Raw data
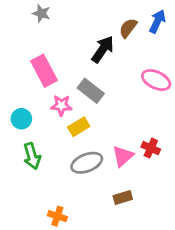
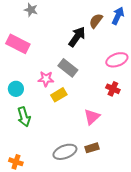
pink rectangle: (44, 71) -> (18, 44), moved, turned -35
pink ellipse: (156, 80) -> (117, 60), turned -45
red cross: (151, 148) -> (113, 89), moved
gray ellipse: (87, 163) -> (65, 152), moved
orange cross: (57, 216) -> (16, 162), moved

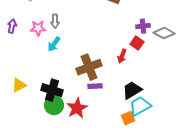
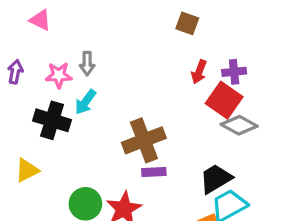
gray diamond: (164, 33) -> (239, 125), moved
red square: (137, 43) -> (224, 100), size x1.5
red arrow: (122, 56) -> (199, 72), moved
black cross: (52, 90) -> (52, 120), moved

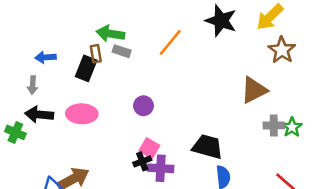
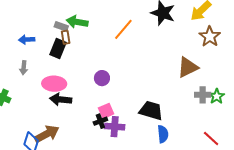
gray rectangle: (122, 51) -> (61, 26), moved
gray arrow: (33, 85) -> (24, 68), moved
black arrow: (39, 115) -> (61, 99), moved
pink square: (149, 148) -> (106, 111), turned 35

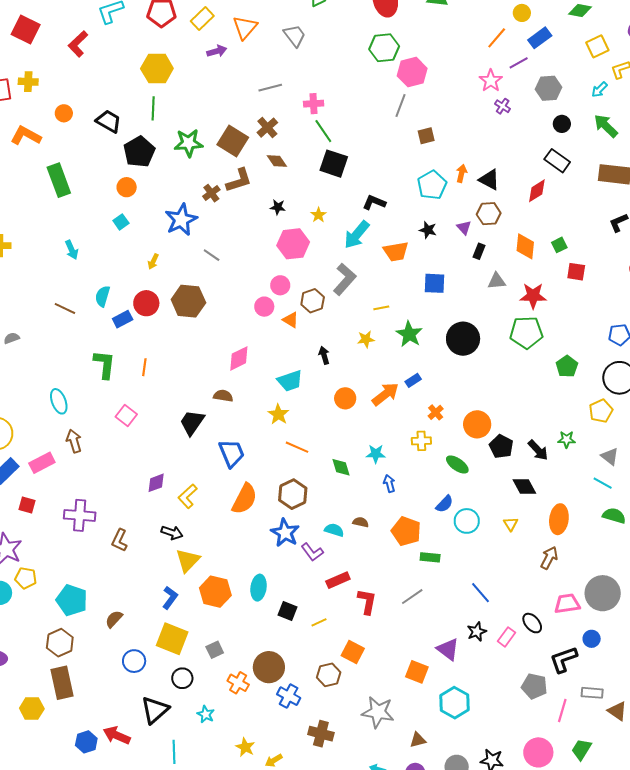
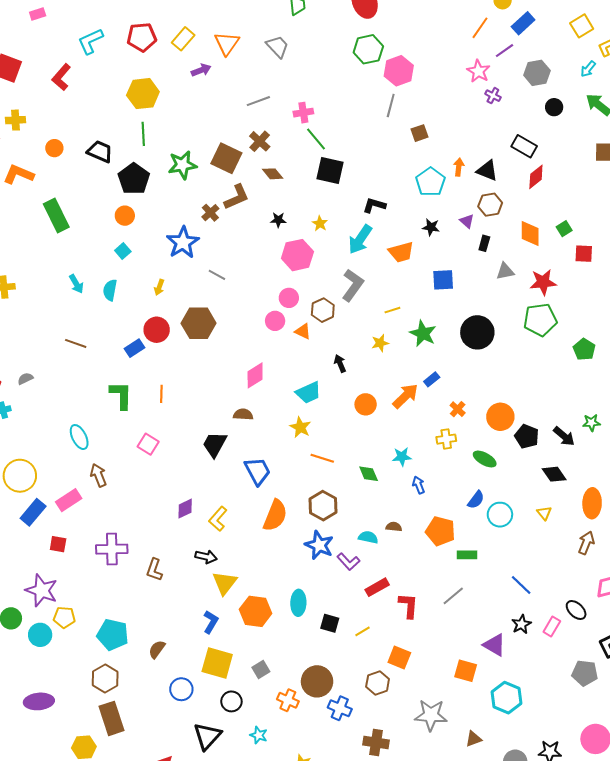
black rectangle: (557, 161) -> (524, 146), moved
cyan semicircle: (103, 296) -> (110, 290), moved

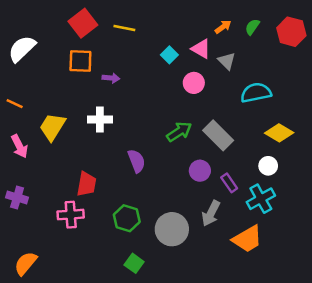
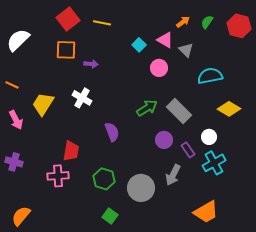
white cross: (100, 119) -> (82, 98), turned 30
white circle: (268, 166) -> (209, 137), moved
orange trapezoid: (247, 239) -> (206, 212), moved

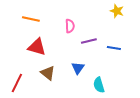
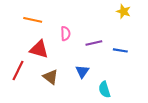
pink semicircle: (70, 26) -> (65, 34), moved
red line: (17, 83) -> (18, 70), moved

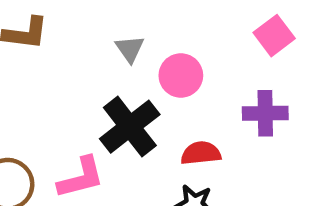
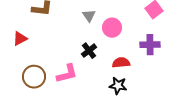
black cross: (130, 127) -> (89, 51), size x0.6

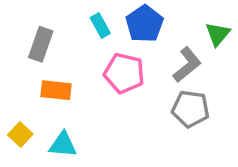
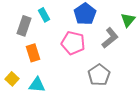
cyan rectangle: (100, 26) -> (44, 15), moved
orange rectangle: (56, 90) -> (33, 53), turned 66
gray pentagon: (190, 109) -> (99, 75), moved, turned 30

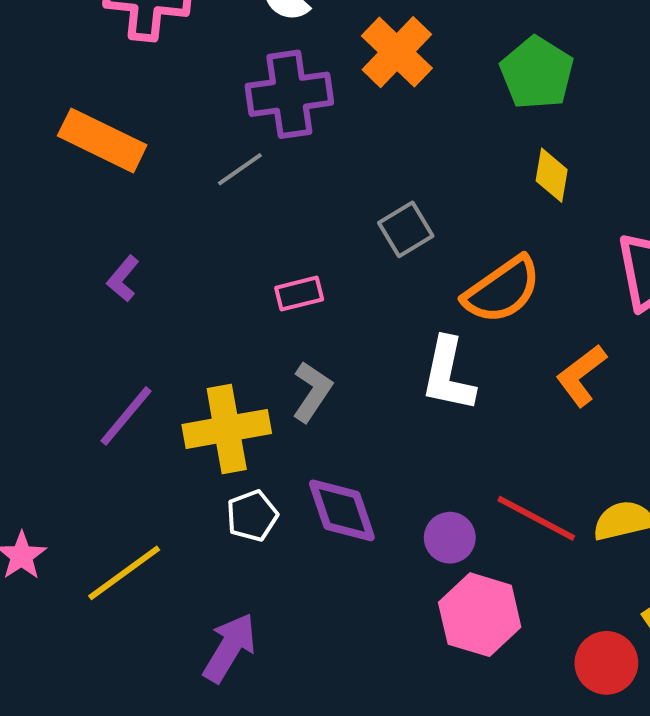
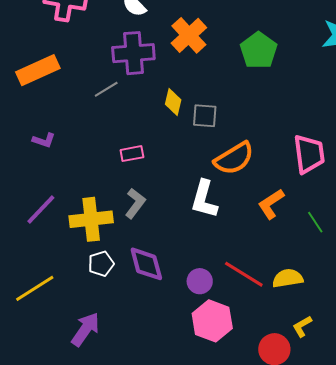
orange rectangle: (102, 140) -> (38, 70), turned -54
yellow diamond: (552, 175) -> (173, 102), moved
gray square: (406, 229) -> (205, 116), moved, turned 32
purple L-shape: (123, 279) -> (44, 140), turned -115

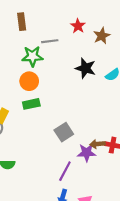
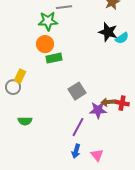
black star: (85, 68) -> (108, 32), moved
green rectangle: (31, 104) -> (54, 58), moved

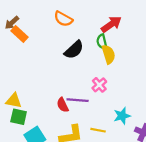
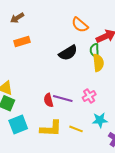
orange semicircle: (63, 19) -> (80, 25), moved
orange rectangle: (20, 34) -> (22, 41), moved, turned -70
pink cross: (99, 85) -> (89, 96), moved

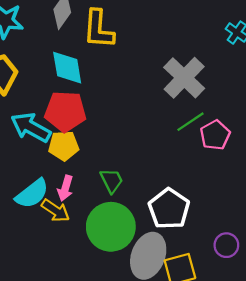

Assigned task
Using the entries above, return each line that includes the word "size".

Expected answer
red square: (137, 43) -> (224, 100), size x1.5
black cross: (130, 127) -> (89, 51), size x0.6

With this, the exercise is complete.